» **WORK INSTRUCTIONS**
Every line below should come back exactly as written, though the pictures stay out.

Data extracted from a collection:
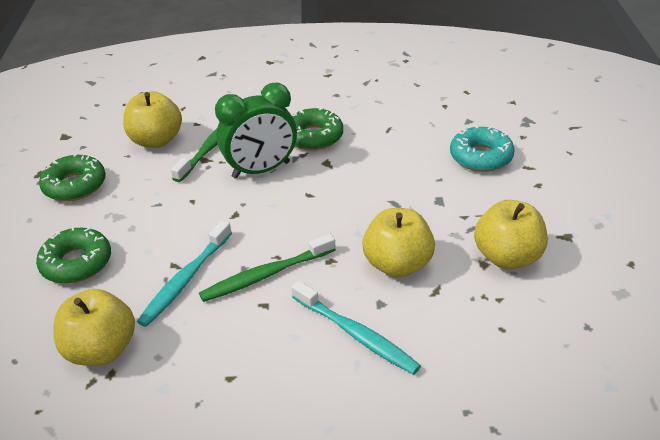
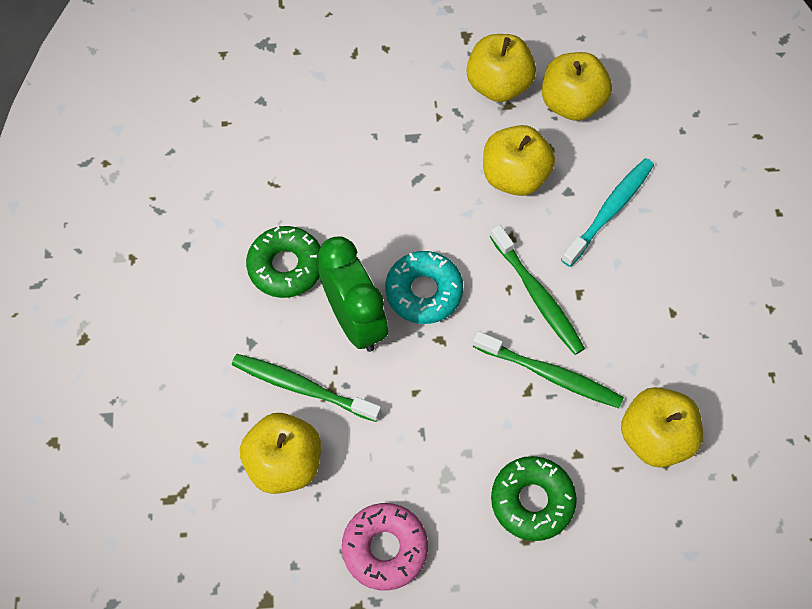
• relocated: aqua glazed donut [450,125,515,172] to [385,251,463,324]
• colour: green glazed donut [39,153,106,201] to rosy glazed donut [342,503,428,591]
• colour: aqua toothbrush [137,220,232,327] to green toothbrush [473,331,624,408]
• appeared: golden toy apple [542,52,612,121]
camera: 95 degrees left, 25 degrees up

» **RESULT OF THE TASK**
• relocated: aqua glazed donut [450,125,515,172] to [385,251,463,324]
• colour: green glazed donut [39,153,106,201] to rosy glazed donut [342,503,428,591]
• colour: aqua toothbrush [137,220,232,327] to green toothbrush [473,331,624,408]
• appeared: golden toy apple [542,52,612,121]
camera: 95 degrees left, 25 degrees up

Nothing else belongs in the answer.